EXERCISE:
Look for the line with "U24: buffer (in" in the entries below, then extract that line and all lines after it exactly, with pictures left out.

── DATA TO USE ──

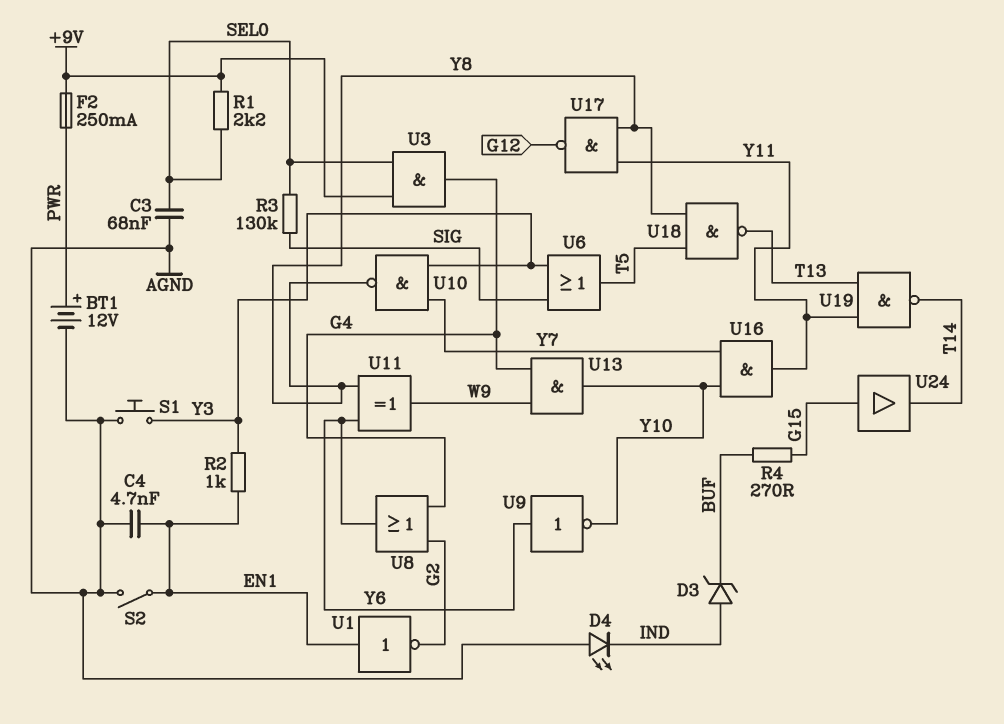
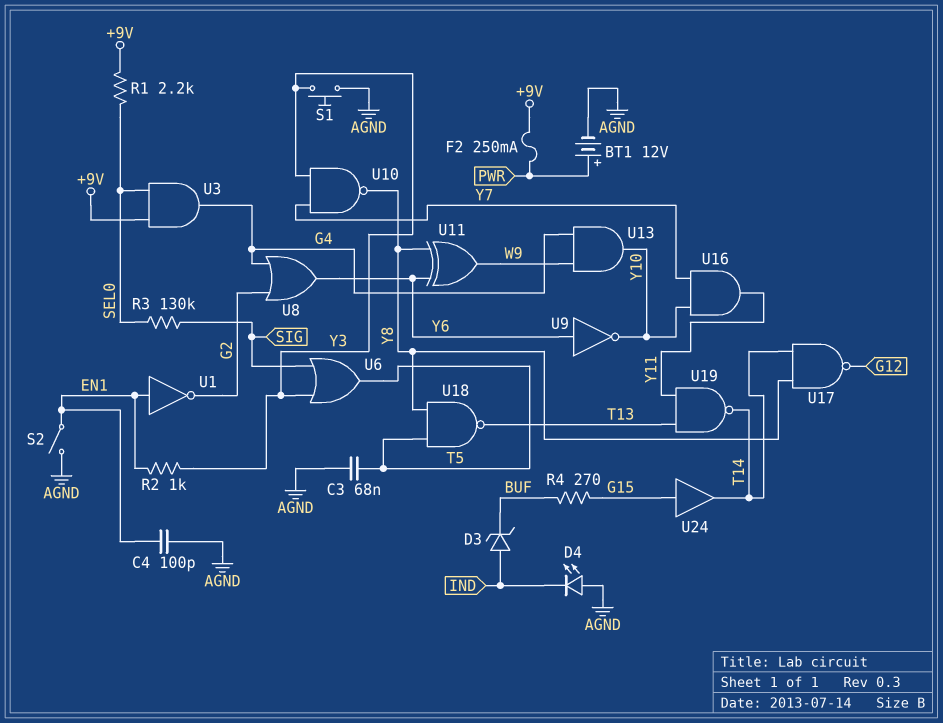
C3: 68nF (AGND, SEL0) -> 68nF (AGND, T5)
C4: 4.7nF (AGND, EN1) -> 100pF (AGND, EN1)
U17: NAND (in Y8, in Y11, out G12) -> NAND (in T14, in Y8, out G12)

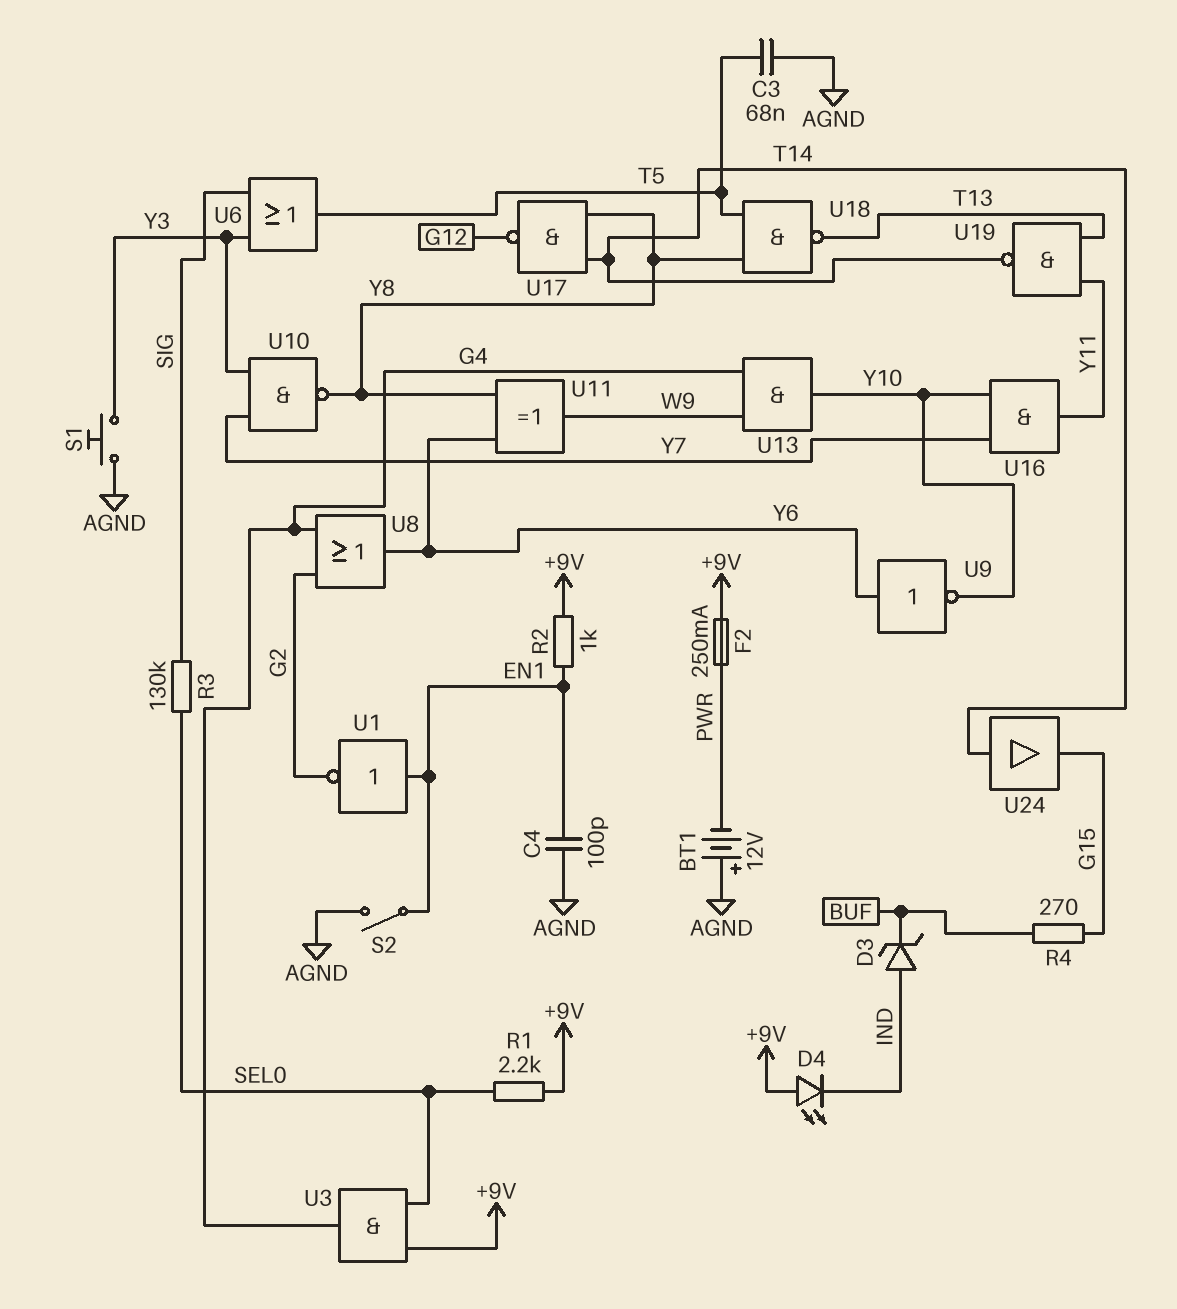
BT1: 12V (plus PWR, minus AGND) -> 12V (plus AGND, minus PWR)
D4: LED (A AGND, K IND) -> LED (A +9V, K IND)
R2: 1k (EN1, Y3) -> 1k (+9V, EN1)
U24: buffer (in G15, out T14) -> buffer (in T14, out G15)

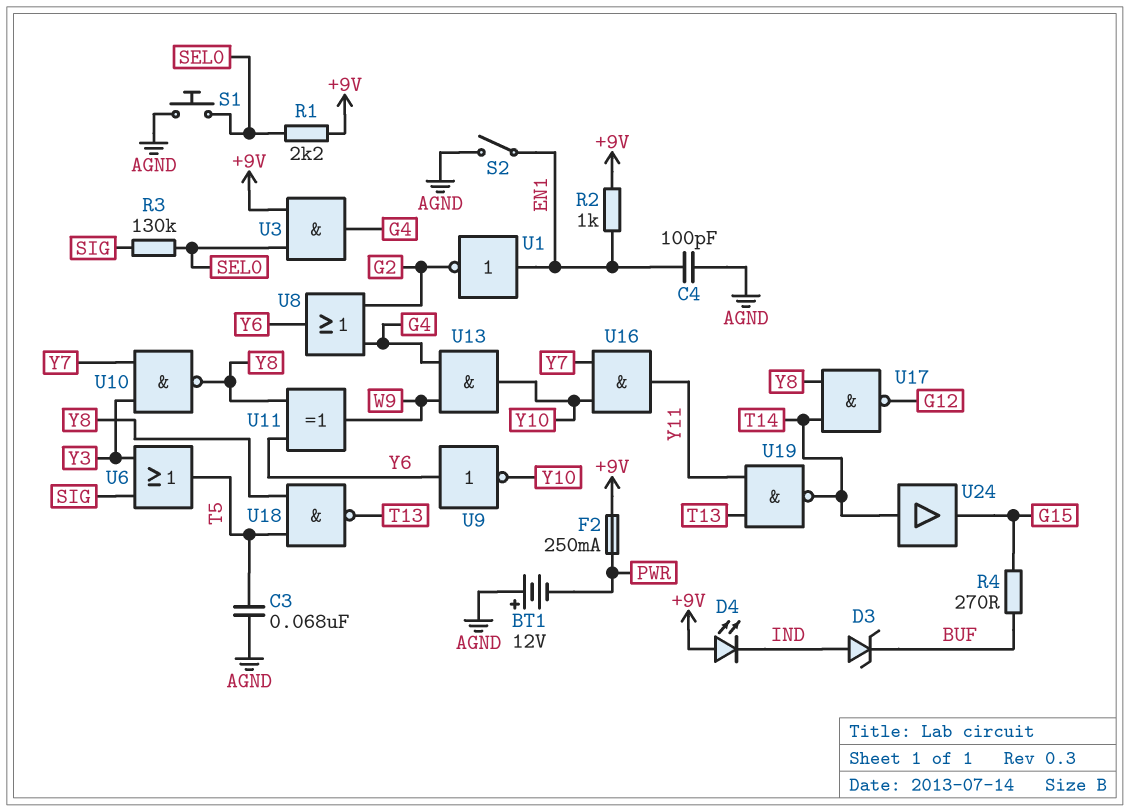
S1: button (AGND, Y3) -> button (AGND, SEL0)

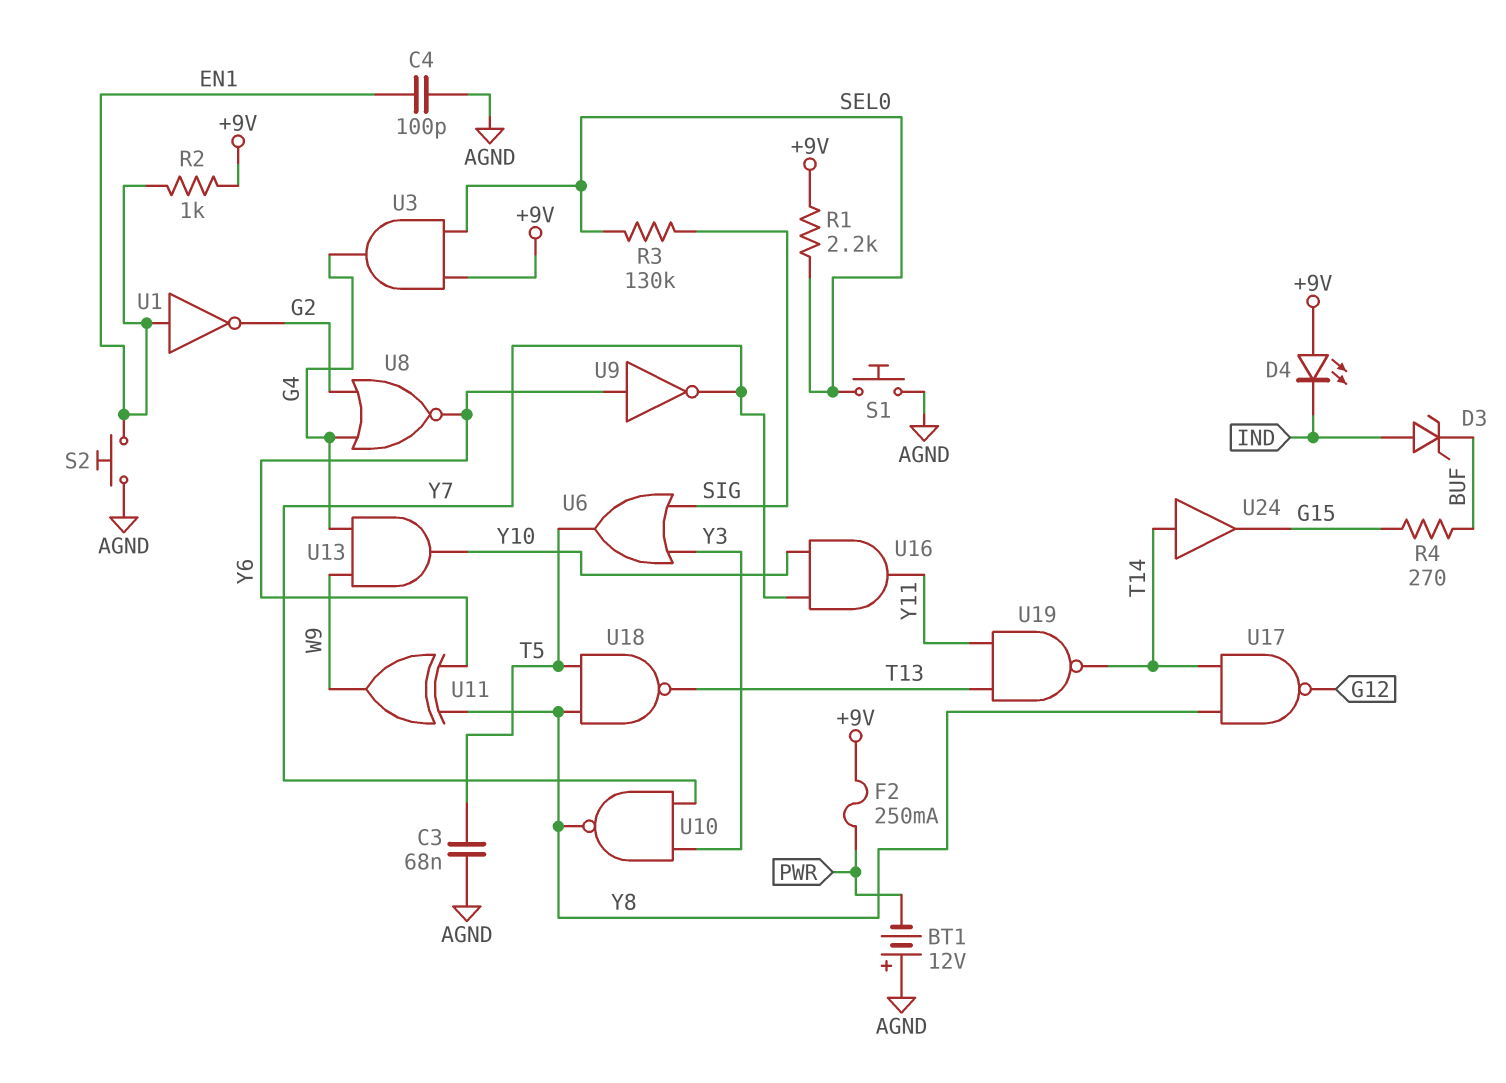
S2: switch (AGND, EN1) -> button (AGND, EN1)
U8: OR (in G2, in G4, out Y6) -> NOR (in G2, in G4, out Y6)
U9: NOT (in Y6, out Y10) -> NOT (in Y6, out Y7)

───

RESULT OF THIS TASK:
U24: buffer (in G15, out T14) -> buffer (in T14, out G15)

S1: button (AGND, Y3) -> button (AGND, SEL0)

S2: switch (AGND, EN1) -> button (AGND, EN1)
U8: OR (in G2, in G4, out Y6) -> NOR (in G2, in G4, out Y6)
U9: NOT (in Y6, out Y10) -> NOT (in Y6, out Y7)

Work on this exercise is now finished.